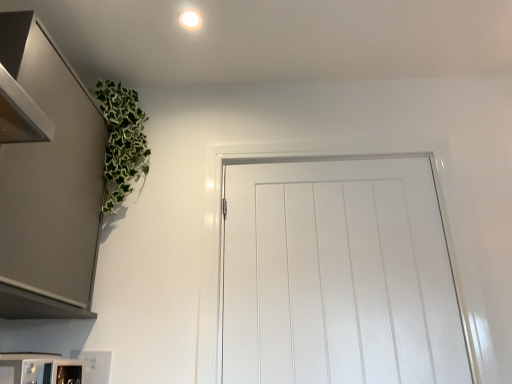
Question: Is the position of white glossy light fixture at upper center less distant than that of white glossy door at center?

Choices:
 (A) yes
 (B) no

Answer: (B)

Question: Does white glossy light fixture at upper center have a larger size compared to white glossy door at center?

Choices:
 (A) yes
 (B) no

Answer: (B)

Question: Can you confirm if white glossy light fixture at upper center is smaller than white glossy door at center?

Choices:
 (A) no
 (B) yes

Answer: (B)

Question: From the image's perspective, is white glossy light fixture at upper center over white glossy door at center?

Choices:
 (A) no
 (B) yes

Answer: (B)

Question: Is white glossy light fixture at upper center oriented towards white glossy door at center?

Choices:
 (A) no
 (B) yes

Answer: (A)

Question: From a real-world perspective, is satin metallic cabinet at upper left positioned above or below white glossy light fixture at upper center?

Choices:
 (A) below
 (B) above

Answer: (A)

Question: From the image's perspective, is satin metallic cabinet at upper left positioned above or below white glossy light fixture at upper center?

Choices:
 (A) below
 (B) above

Answer: (A)

Question: Relative to white glossy light fixture at upper center, is satin metallic cabinet at upper left in front or behind?

Choices:
 (A) front
 (B) behind

Answer: (A)

Question: Considering the positions of satin metallic cabinet at upper left and white glossy light fixture at upper center in the image, is satin metallic cabinet at upper left bigger or smaller than white glossy light fixture at upper center?

Choices:
 (A) big
 (B) small

Answer: (A)

Question: Is point (95, 382) closer or farther from the camera than point (189, 11)?

Choices:
 (A) closer
 (B) farther

Answer: (A)

Question: From their relative heights in the image, would you say white glossy microwave at lower left is taller or shorter than white glossy light fixture at upper center?

Choices:
 (A) short
 (B) tall

Answer: (B)

Question: Based on their positions, is white glossy microwave at lower left located to the left or right of white glossy light fixture at upper center?

Choices:
 (A) left
 (B) right

Answer: (A)

Question: Considering the positions of white glossy microwave at lower left and white glossy light fixture at upper center in the image, is white glossy microwave at lower left bigger or smaller than white glossy light fixture at upper center?

Choices:
 (A) small
 (B) big

Answer: (B)

Question: Considering the relative positions of satin metallic cabinet at upper left and white glossy door at center in the image provided, is satin metallic cabinet at upper left to the left or to the right of white glossy door at center?

Choices:
 (A) right
 (B) left

Answer: (B)

Question: Considering the positions of satin metallic cabinet at upper left and white glossy door at center in the image, is satin metallic cabinet at upper left bigger or smaller than white glossy door at center?

Choices:
 (A) small
 (B) big

Answer: (B)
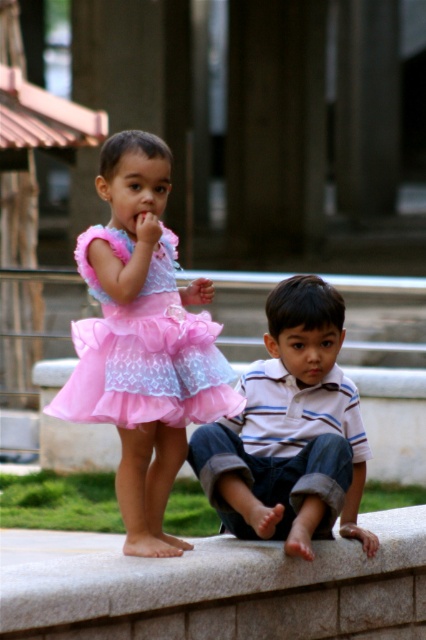
Question: Which is nearer to the pink tulle dress at upper left?

Choices:
 (A) pink tulle dress at left
 (B) granite ledge at lower center
 (C) striped cotton shirt at center

Answer: (A)

Question: Is pink tulle dress at upper left positioned in front of pink tulle dress at left?

Choices:
 (A) no
 (B) yes

Answer: (B)

Question: Estimate the real-world distances between objects in this image. Which object is closer to the pink tulle dress at upper left?

Choices:
 (A) granite ledge at lower center
 (B) pink tulle dress at left

Answer: (B)

Question: Which object is closer to the camera taking this photo?

Choices:
 (A) pink tulle dress at left
 (B) granite ledge at lower center
 (C) pink tulle dress at upper left
 (D) striped cotton shirt at center

Answer: (B)

Question: From the image, what is the correct spatial relationship of granite ledge at lower center in relation to striped cotton shirt at center?

Choices:
 (A) above
 (B) below

Answer: (B)

Question: From the image, what is the correct spatial relationship of granite ledge at lower center in relation to pink tulle dress at left?

Choices:
 (A) left
 (B) right

Answer: (B)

__Goal of the exercise__.
Put the lines of all the records above into one numbered list. Skip the blank lines and leave out the pictures.

__Response to this exercise__.
1. Question: Is the position of white glossy light fixture at upper center less distant than that of white glossy door at center?
2. Choices:
3.  (A) yes
4.  (B) no
5. Answer: (B)
6. Question: Does white glossy light fixture at upper center have a larger size compared to white glossy door at center?
7. Choices:
8.  (A) yes
9.  (B) no
10. Answer: (B)
11. Question: Can you confirm if white glossy light fixture at upper center is smaller than white glossy door at center?
12. Choices:
13.  (A) no
14.  (B) yes
15. Answer: (B)
16. Question: From the image's perspective, is white glossy light fixture at upper center over white glossy door at center?
17. Choices:
18.  (A) no
19.  (B) yes
20. Answer: (B)
21. Question: Is white glossy light fixture at upper center oriented towards white glossy door at center?
22. Choices:
23.  (A) no
24.  (B) yes
25. Answer: (A)
26. Question: From a real-world perspective, is satin metallic cabinet at upper left positioned above or below white glossy light fixture at upper center?
27. Choices:
28.  (A) below
29.  (B) above
30. Answer: (A)
31. Question: From the image's perspective, is satin metallic cabinet at upper left positioned above or below white glossy light fixture at upper center?
32. Choices:
33.  (A) below
34.  (B) above
35. Answer: (A)
36. Question: Relative to white glossy light fixture at upper center, is satin metallic cabinet at upper left in front or behind?
37. Choices:
38.  (A) front
39.  (B) behind
40. Answer: (A)
41. Question: Considering the positions of satin metallic cabinet at upper left and white glossy light fixture at upper center in the image, is satin metallic cabinet at upper left bigger or smaller than white glossy light fixture at upper center?
42. Choices:
43.  (A) big
44.  (B) small
45. Answer: (A)
46. Question: Is point (95, 382) closer or farther from the camera than point (189, 11)?
47. Choices:
48.  (A) closer
49.  (B) farther
50. Answer: (A)
51. Question: From their relative heights in the image, would you say white glossy microwave at lower left is taller or shorter than white glossy light fixture at upper center?
52. Choices:
53.  (A) short
54.  (B) tall
55. Answer: (B)
56. Question: Based on their positions, is white glossy microwave at lower left located to the left or right of white glossy light fixture at upper center?
57. Choices:
58.  (A) left
59.  (B) right
60. Answer: (A)
61. Question: Considering the positions of white glossy microwave at lower left and white glossy light fixture at upper center in the image, is white glossy microwave at lower left bigger or smaller than white glossy light fixture at upper center?
62. Choices:
63.  (A) small
64.  (B) big
65. Answer: (B)
66. Question: Considering the relative positions of satin metallic cabinet at upper left and white glossy door at center in the image provided, is satin metallic cabinet at upper left to the left or to the right of white glossy door at center?
67. Choices:
68.  (A) right
69.  (B) left
70. Answer: (B)
71. Question: Considering the positions of satin metallic cabinet at upper left and white glossy door at center in the image, is satin metallic cabinet at upper left bigger or smaller than white glossy door at center?
72. Choices:
73.  (A) small
74.  (B) big
75. Answer: (B)
76. Question: Which is nearer to the pink tulle dress at upper left?
77. Choices:
78.  (A) pink tulle dress at left
79.  (B) granite ledge at lower center
80.  (C) striped cotton shirt at center
81. Answer: (A)
82. Question: Is pink tulle dress at upper left positioned in front of pink tulle dress at left?
83. Choices:
84.  (A) no
85.  (B) yes
86. Answer: (B)
87. Question: Estimate the real-world distances between objects in this image. Which object is closer to the pink tulle dress at upper left?
88. Choices:
89.  (A) granite ledge at lower center
90.  (B) pink tulle dress at left
91. Answer: (B)
92. Question: Which object is closer to the camera taking this photo?
93. Choices:
94.  (A) pink tulle dress at left
95.  (B) granite ledge at lower center
96.  (C) pink tulle dress at upper left
97.  (D) striped cotton shirt at center
98. Answer: (B)
99. Question: From the image, what is the correct spatial relationship of granite ledge at lower center in relation to striped cotton shirt at center?
100. Choices:
101.  (A) above
102.  (B) below
103. Answer: (B)
104. Question: From the image, what is the correct spatial relationship of granite ledge at lower center in relation to pink tulle dress at left?
105. Choices:
106.  (A) left
107.  (B) right
108. Answer: (B)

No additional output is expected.